== Segment start ==

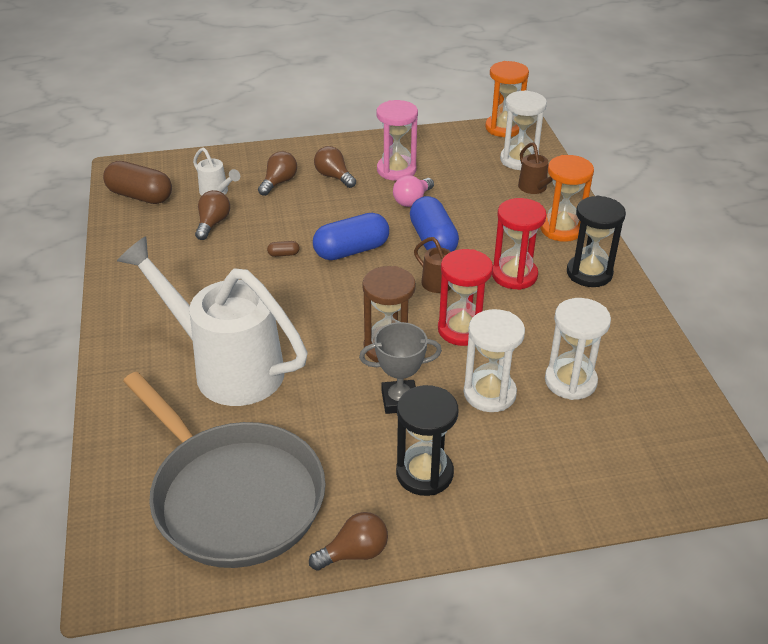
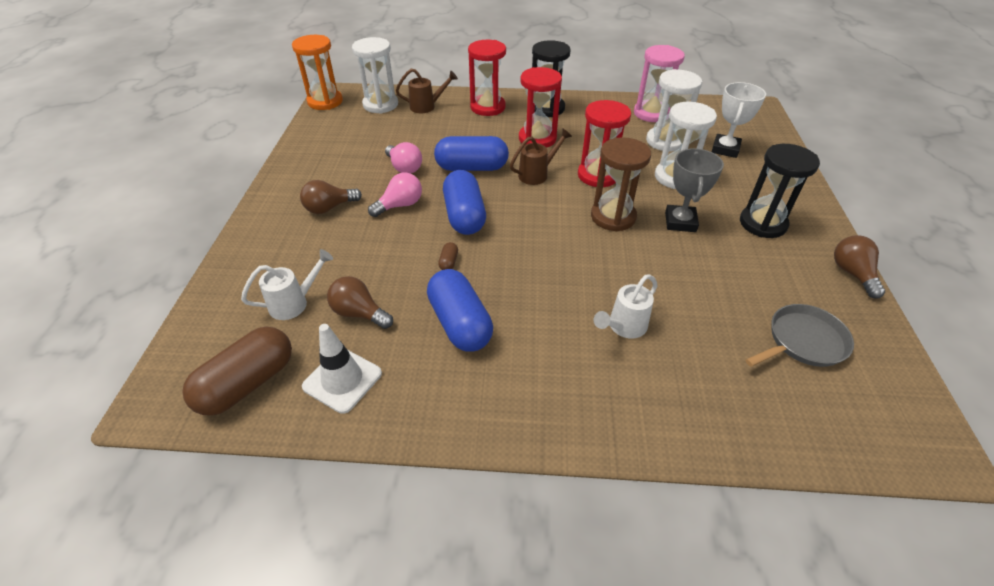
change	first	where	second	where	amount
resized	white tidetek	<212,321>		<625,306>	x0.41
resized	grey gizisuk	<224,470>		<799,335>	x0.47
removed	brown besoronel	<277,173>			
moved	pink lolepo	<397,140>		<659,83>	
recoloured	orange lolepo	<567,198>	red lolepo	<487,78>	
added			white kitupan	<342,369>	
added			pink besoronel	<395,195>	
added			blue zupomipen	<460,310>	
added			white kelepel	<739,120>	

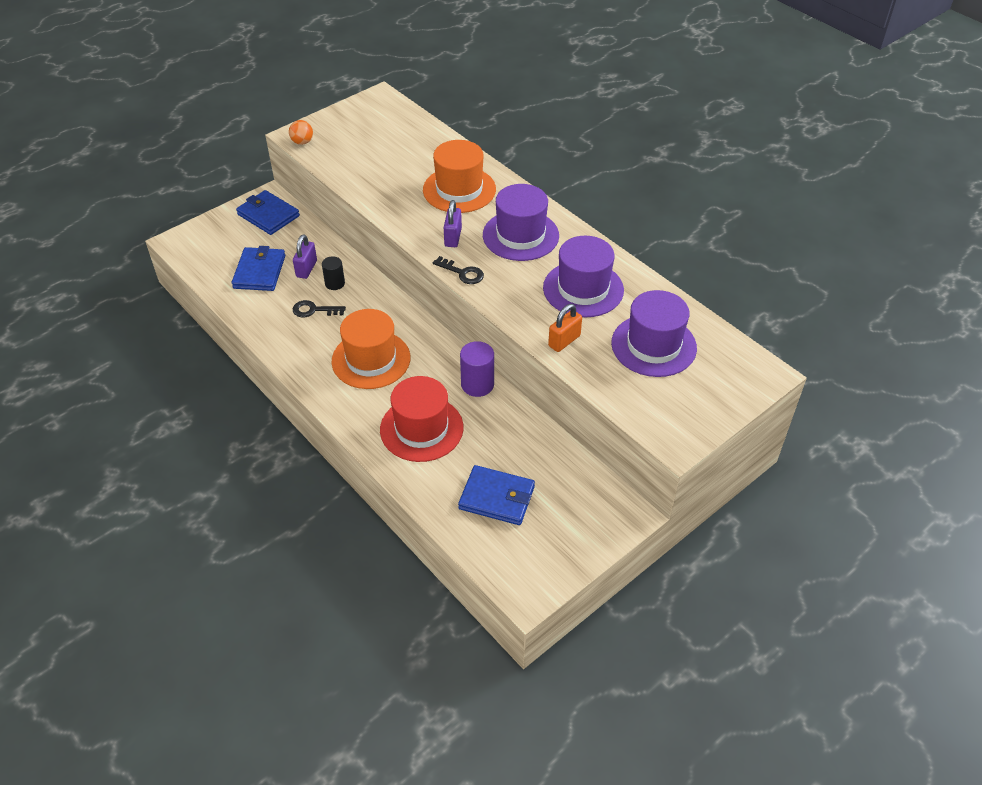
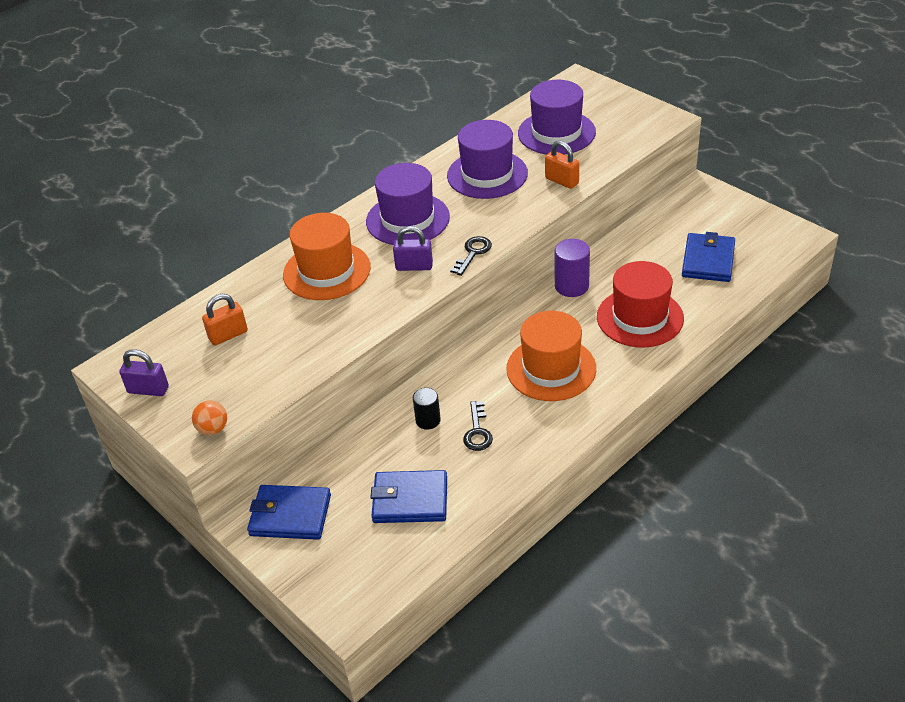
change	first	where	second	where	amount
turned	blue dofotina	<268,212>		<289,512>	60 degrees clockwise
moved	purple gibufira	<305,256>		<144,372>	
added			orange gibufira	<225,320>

== Segment end ==
== Segment start ==

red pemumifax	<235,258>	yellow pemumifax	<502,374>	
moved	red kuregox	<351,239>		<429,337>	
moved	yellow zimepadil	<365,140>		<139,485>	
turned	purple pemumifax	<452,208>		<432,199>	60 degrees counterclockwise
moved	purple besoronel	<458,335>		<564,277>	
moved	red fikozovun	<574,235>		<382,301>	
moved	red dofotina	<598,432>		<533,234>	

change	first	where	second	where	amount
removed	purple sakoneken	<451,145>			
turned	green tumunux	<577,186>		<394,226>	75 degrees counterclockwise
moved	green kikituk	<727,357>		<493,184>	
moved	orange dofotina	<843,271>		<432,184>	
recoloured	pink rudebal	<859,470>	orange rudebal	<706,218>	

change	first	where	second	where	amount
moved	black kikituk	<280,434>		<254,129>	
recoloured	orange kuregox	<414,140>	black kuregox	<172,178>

== Segment end ==

- **Your goal**
In the listing above, some lines may hold the string "lolepo". Report how many, and nothing more.

- **Answer box**
2